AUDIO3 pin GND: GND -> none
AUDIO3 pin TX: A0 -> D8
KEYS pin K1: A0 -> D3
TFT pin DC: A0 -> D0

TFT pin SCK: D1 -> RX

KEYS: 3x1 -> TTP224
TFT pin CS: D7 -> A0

==*==

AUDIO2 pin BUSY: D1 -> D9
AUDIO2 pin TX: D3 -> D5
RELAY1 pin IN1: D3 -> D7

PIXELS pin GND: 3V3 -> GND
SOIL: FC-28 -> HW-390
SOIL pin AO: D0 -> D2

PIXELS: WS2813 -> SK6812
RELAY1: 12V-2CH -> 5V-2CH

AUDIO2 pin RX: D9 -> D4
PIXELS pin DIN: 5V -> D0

==*==

- _EXERCISE OBJECTIVE_
Please give back, exactly as it stands above, the stretch from the line with "PIXELS pin GND: 3V3 -> GND" through the line with "PIXELS pin DIN: 5V -> D0", and no line outside it.

- _REPLY TO THE EXERCISE_
PIXELS pin GND: 3V3 -> GND
SOIL: FC-28 -> HW-390
SOIL pin AO: D0 -> D2

PIXELS: WS2813 -> SK6812
RELAY1: 12V-2CH -> 5V-2CH

AUDIO2 pin RX: D9 -> D4
PIXELS pin DIN: 5V -> D0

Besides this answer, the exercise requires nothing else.